■ Data records
[Start of section]
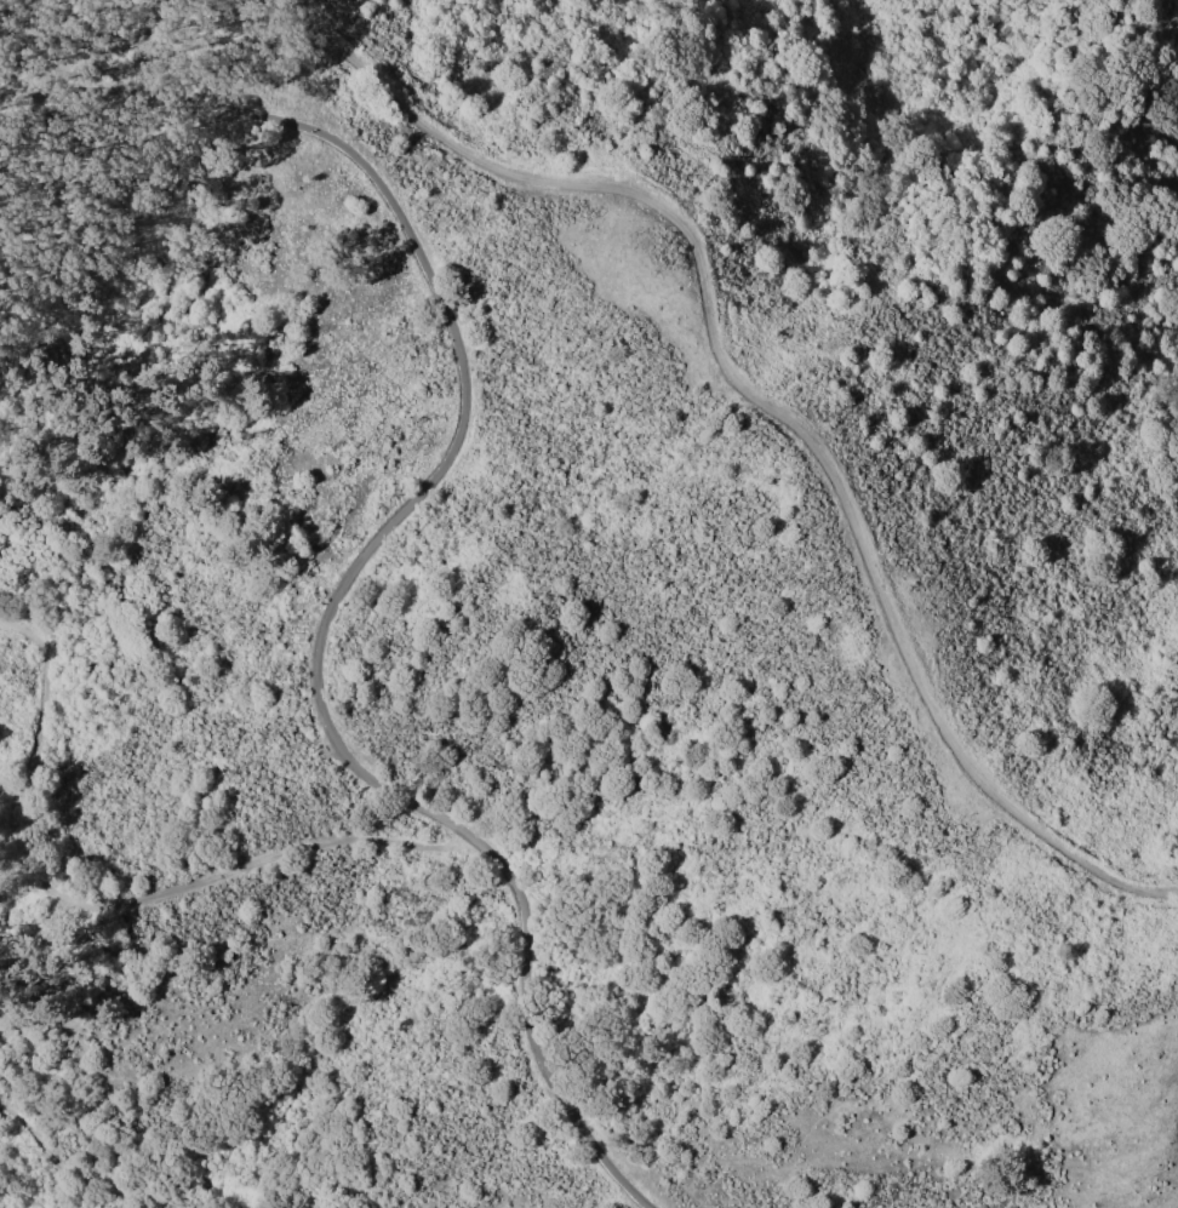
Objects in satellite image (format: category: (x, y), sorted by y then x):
road: (788, 424)
road: (376, 539)
road: (13, 783)
road: (112, 901)
road: (98, 1183)

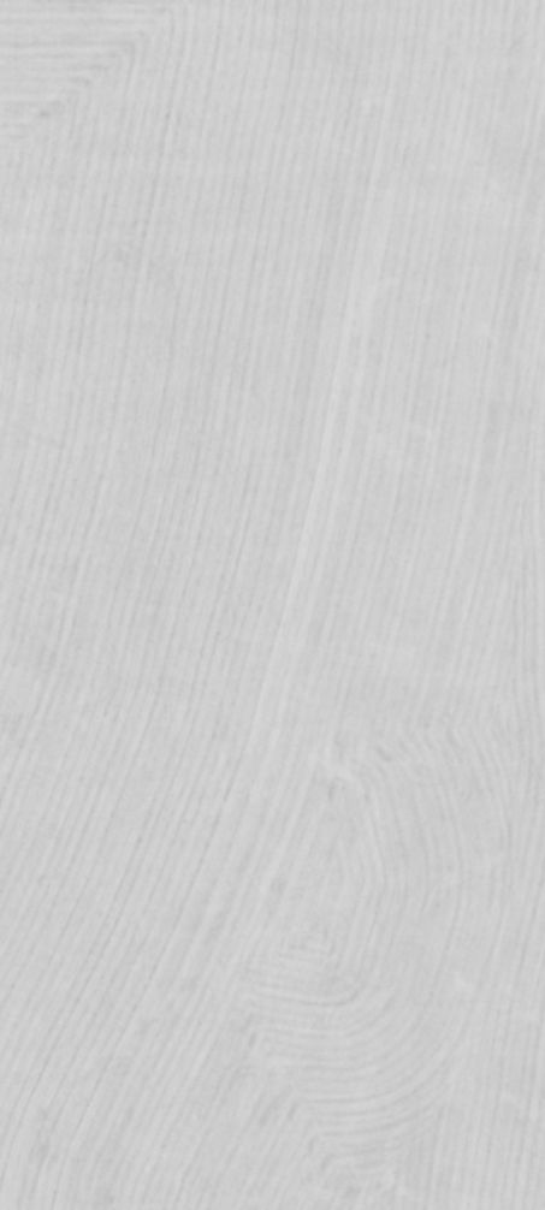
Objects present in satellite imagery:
crop: (272, 605)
[End of section]
■ Assigned task
Copy the listing above in full and exactly, but omit each picture that it holds.

■ Exercise output
Objects in satellite image (format: category: (x, y), sorted by y then x):
road: (788, 424)
road: (376, 539)
road: (13, 783)
road: (112, 901)
road: (98, 1183)

Objects present in satellite imagery:
crop: (272, 605)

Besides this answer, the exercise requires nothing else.